About this exercise: Going down the listing below, print exactly each line from the one with "blue cone: 0 -> 3" up to and including the one with "red key: 2 -> 1", and skip the rest.
═══ Extracted entries ═══
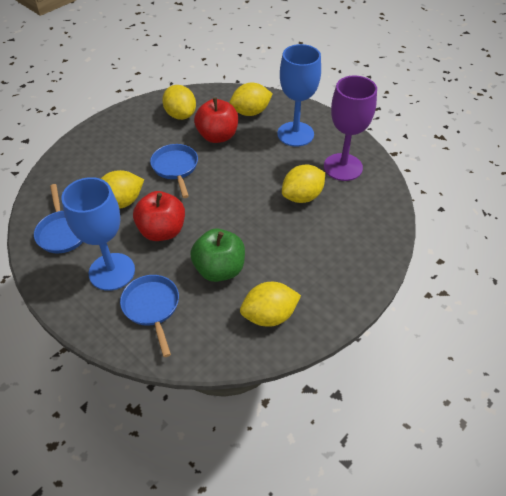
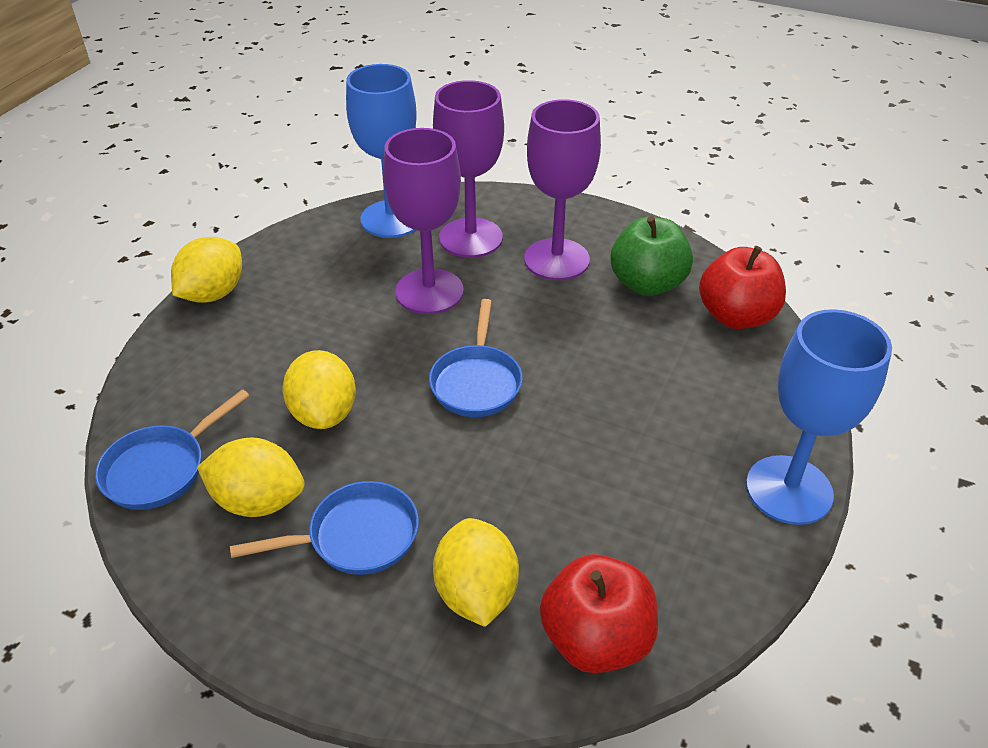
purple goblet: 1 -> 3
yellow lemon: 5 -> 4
═══
═══ Extracted entries ═══
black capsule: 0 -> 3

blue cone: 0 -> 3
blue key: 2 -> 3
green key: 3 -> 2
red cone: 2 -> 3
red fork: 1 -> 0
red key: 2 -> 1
═══
Reply to the task:
blue cone: 0 -> 3
blue key: 2 -> 3
green key: 3 -> 2
red cone: 2 -> 3
red fork: 1 -> 0
red key: 2 -> 1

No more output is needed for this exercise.